(PROVIDED INFORMATION begins)

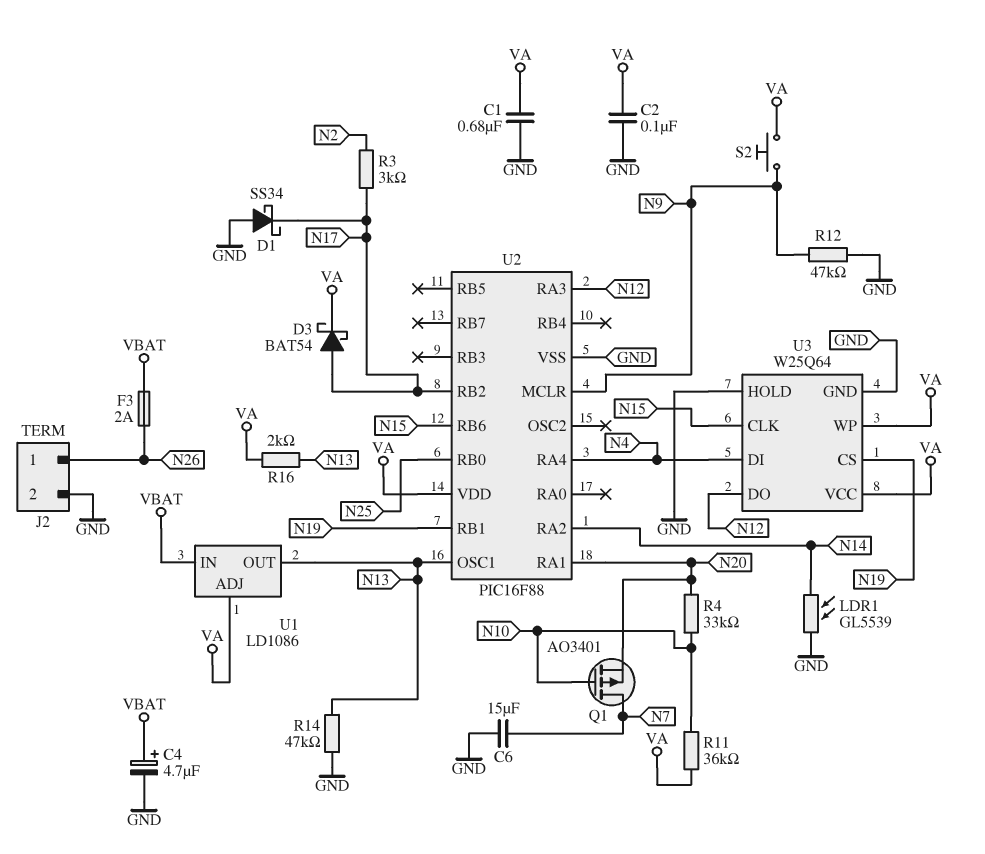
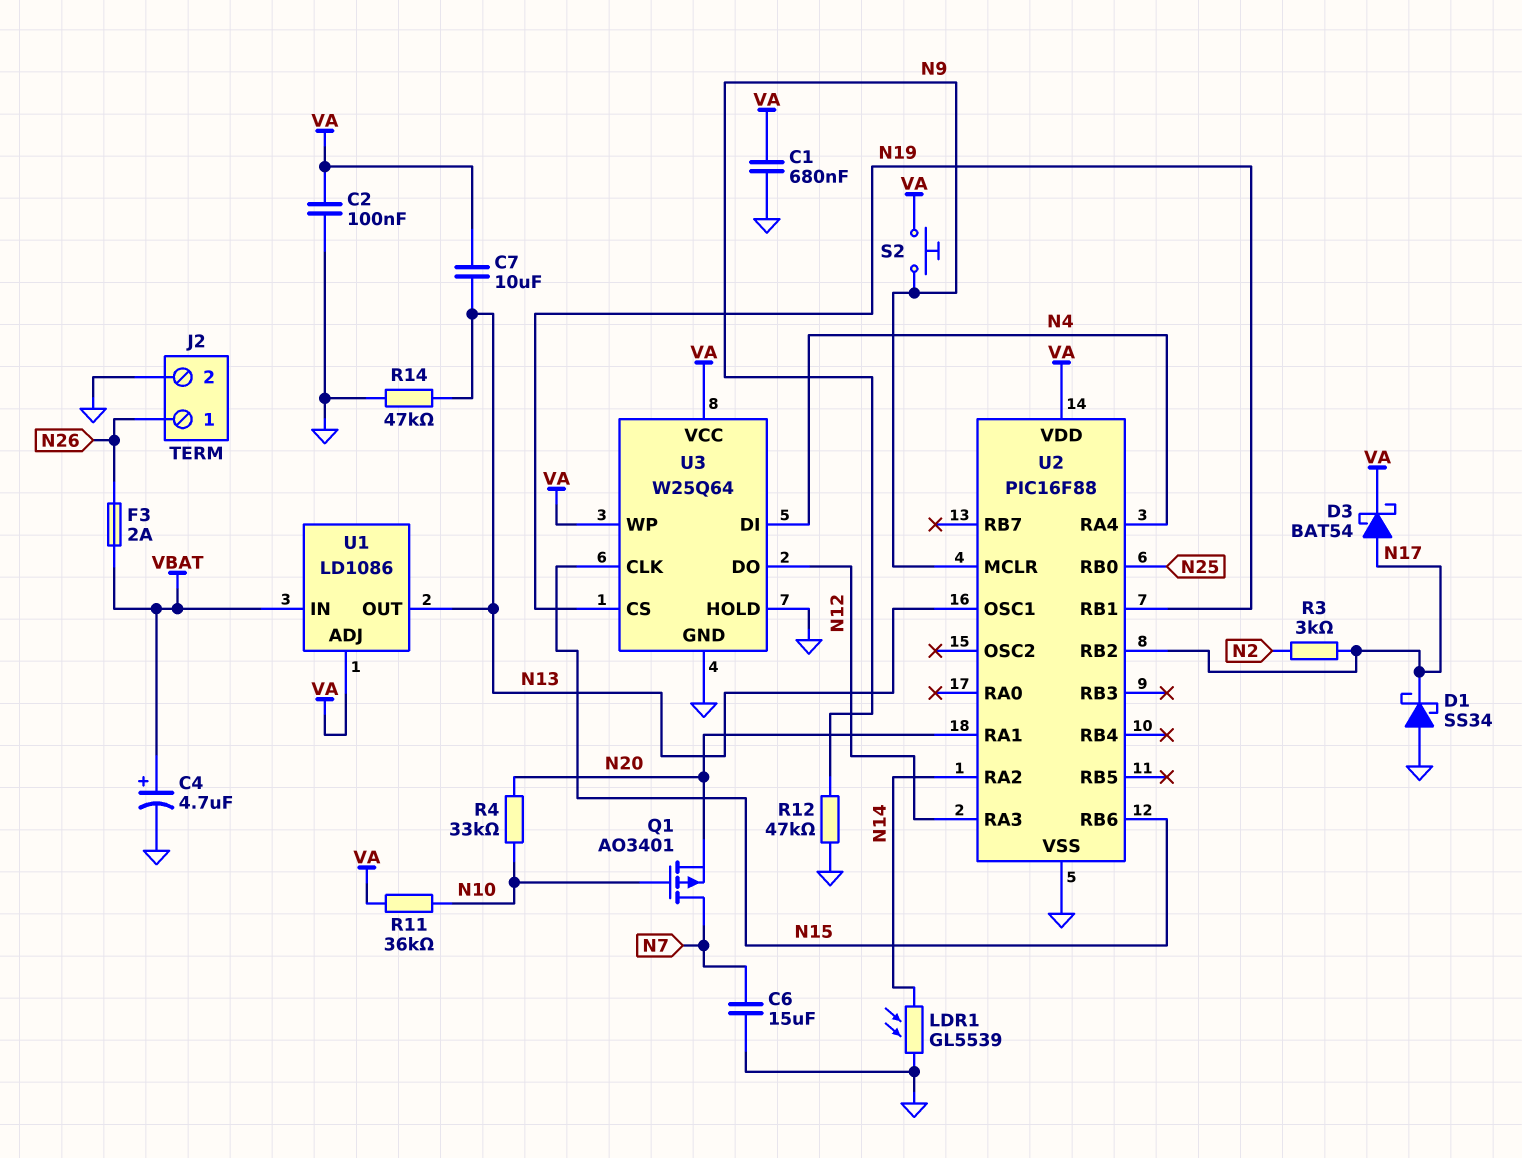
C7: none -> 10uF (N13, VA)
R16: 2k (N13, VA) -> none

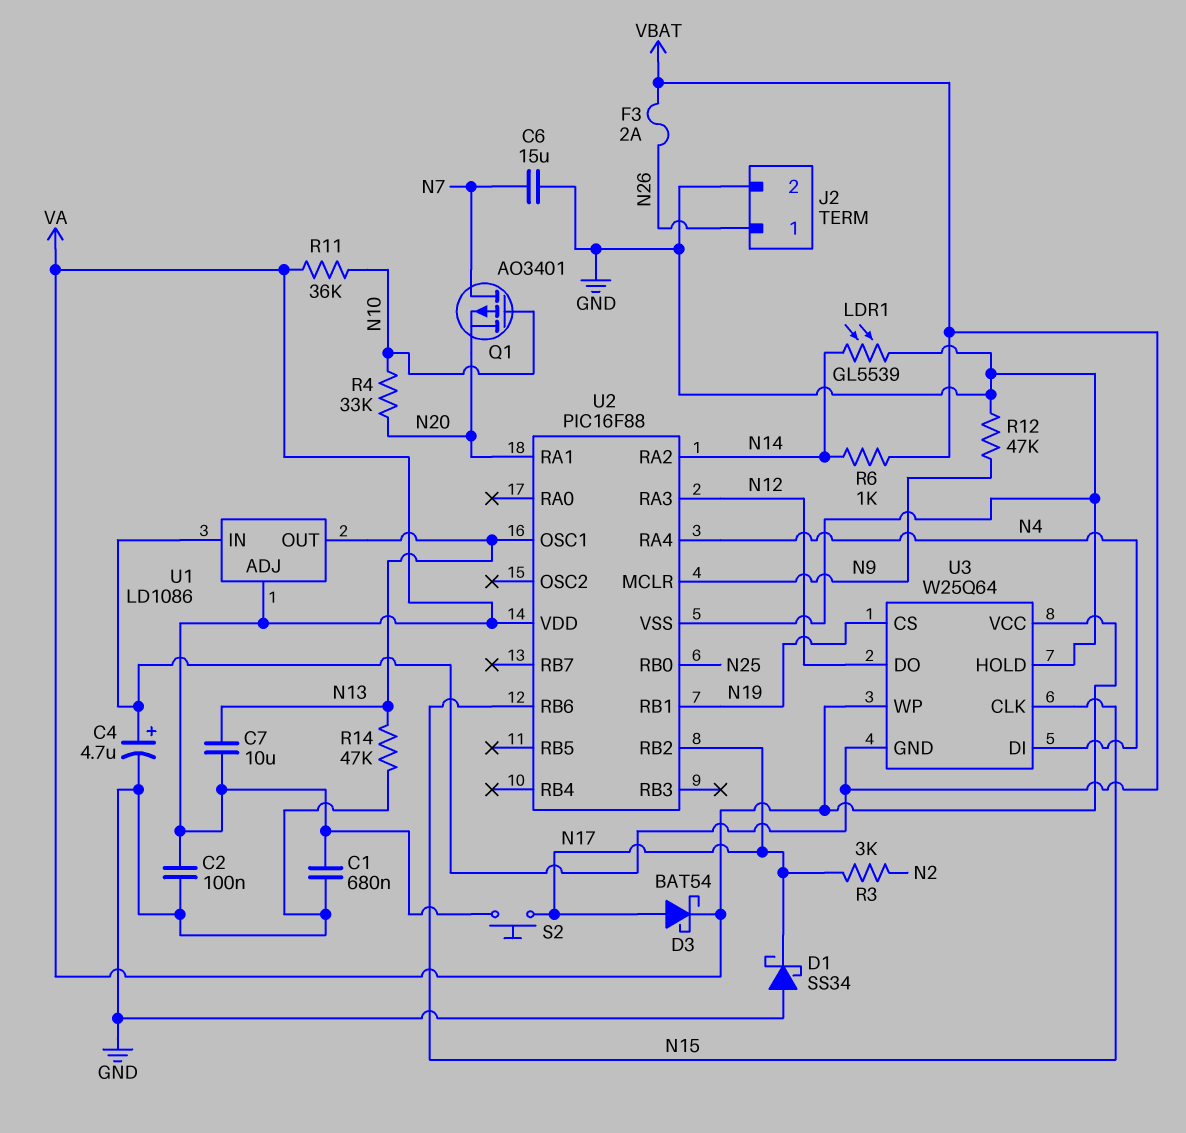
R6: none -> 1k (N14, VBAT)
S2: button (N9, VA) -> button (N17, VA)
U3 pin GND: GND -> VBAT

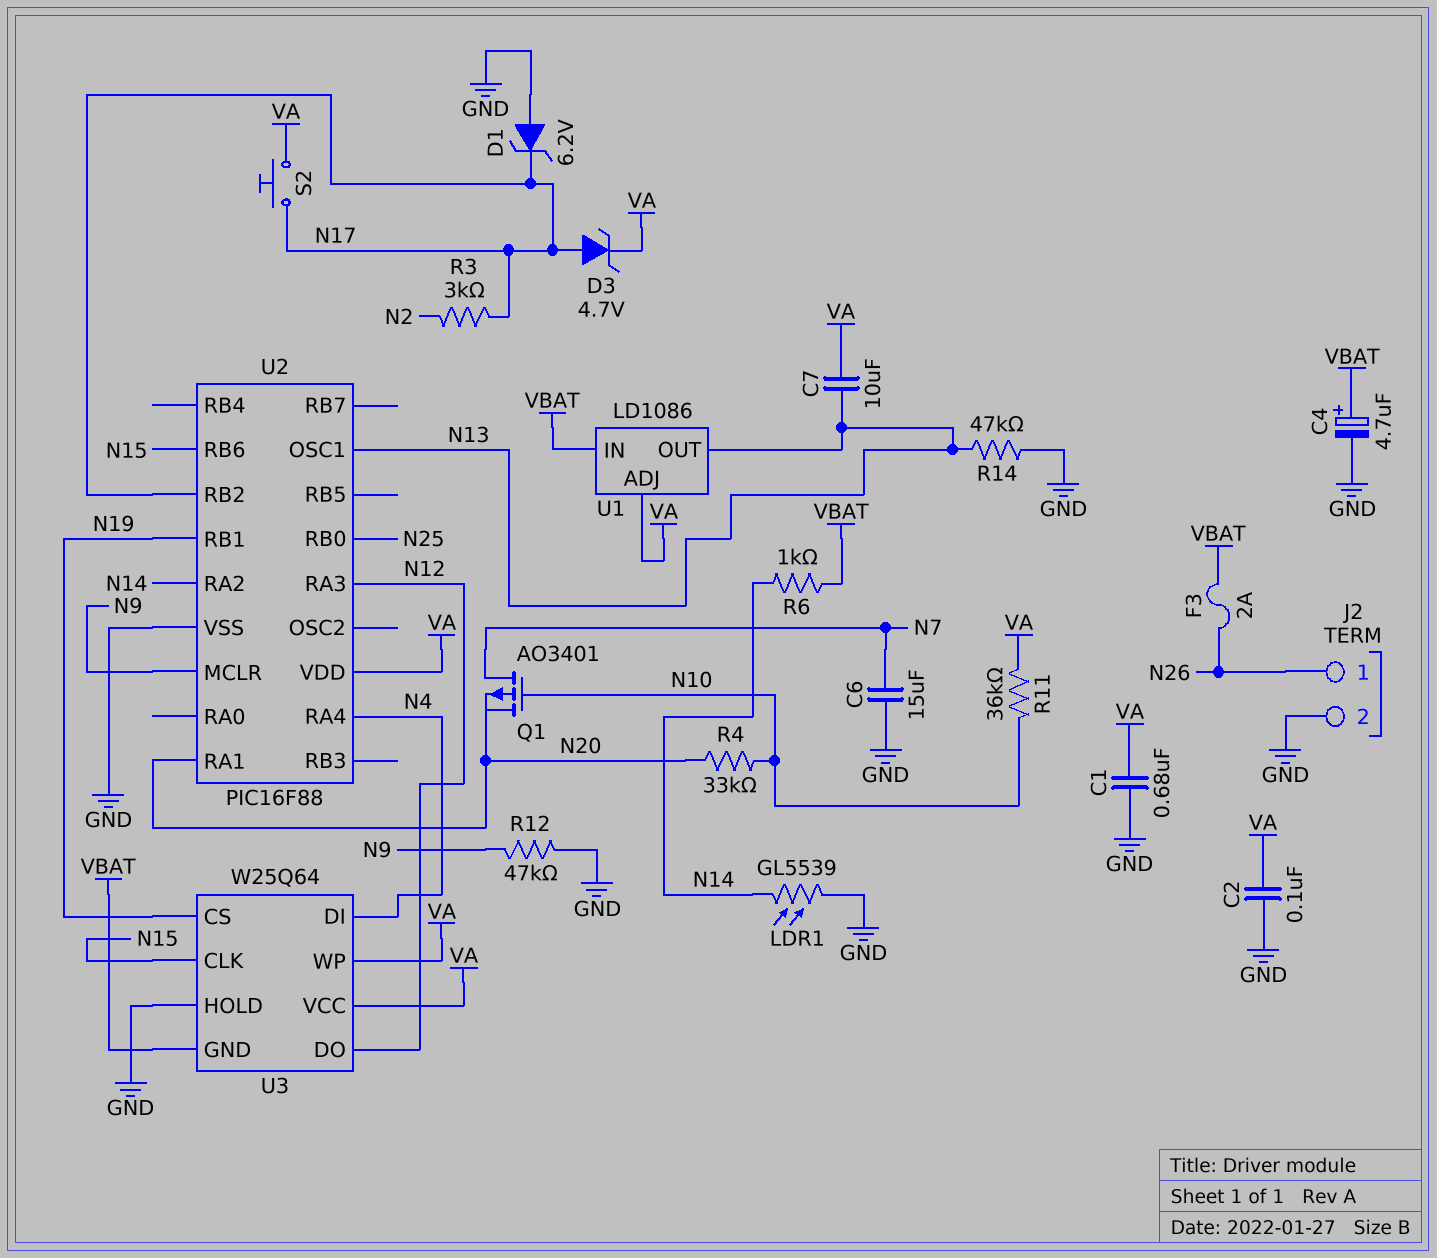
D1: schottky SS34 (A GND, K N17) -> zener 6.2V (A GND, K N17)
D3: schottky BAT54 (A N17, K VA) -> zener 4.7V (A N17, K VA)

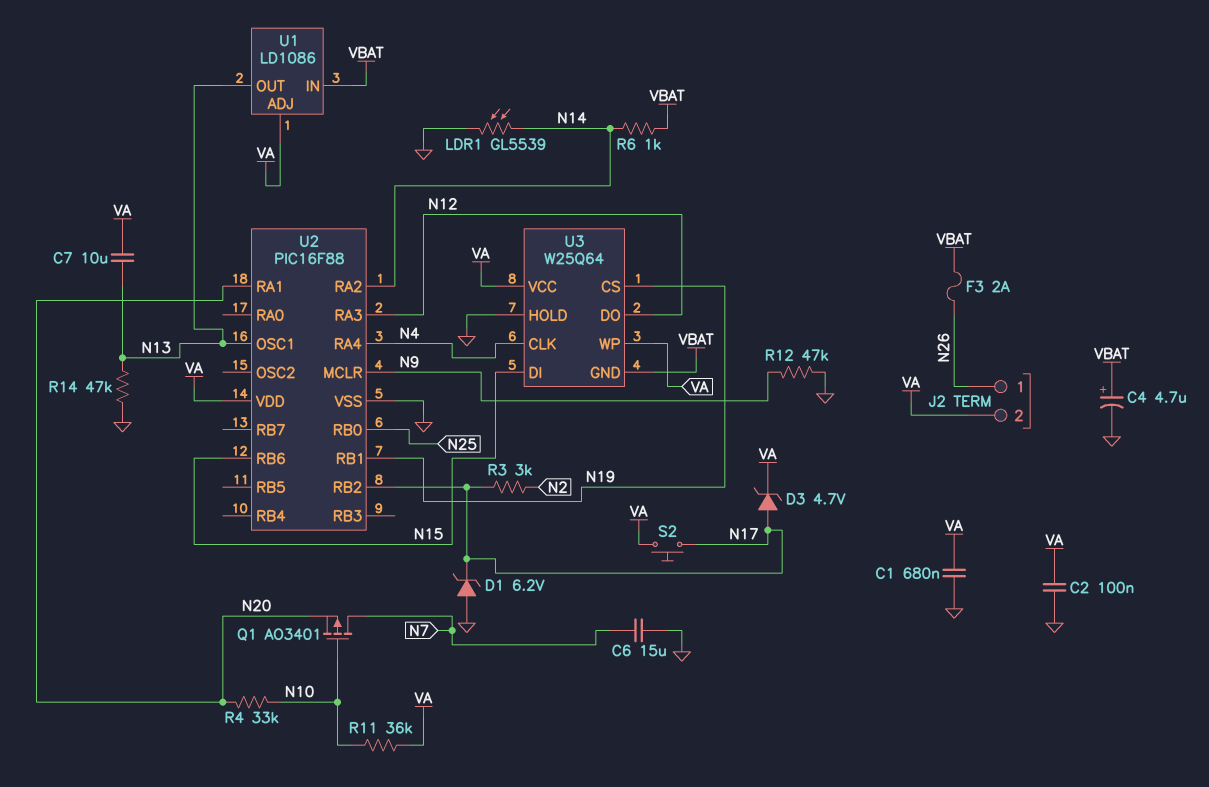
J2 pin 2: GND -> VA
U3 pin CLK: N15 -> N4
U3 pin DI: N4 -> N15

(PROVIDED INFORMATION ends)

> **WORK REQUEST**: Once the line with "D1: schottky SS34" is found, write out that line and every later line of the listing above exactly, through the last one, and skip any pictures.

> **RESPONSE TO THE TASK**:
D1: schottky SS34 (A GND, K N17) -> zener 6.2V (A GND, K N17)
D3: schottky BAT54 (A N17, K VA) -> zener 4.7V (A N17, K VA)

J2 pin 2: GND -> VA
U3 pin CLK: N15 -> N4
U3 pin DI: N4 -> N15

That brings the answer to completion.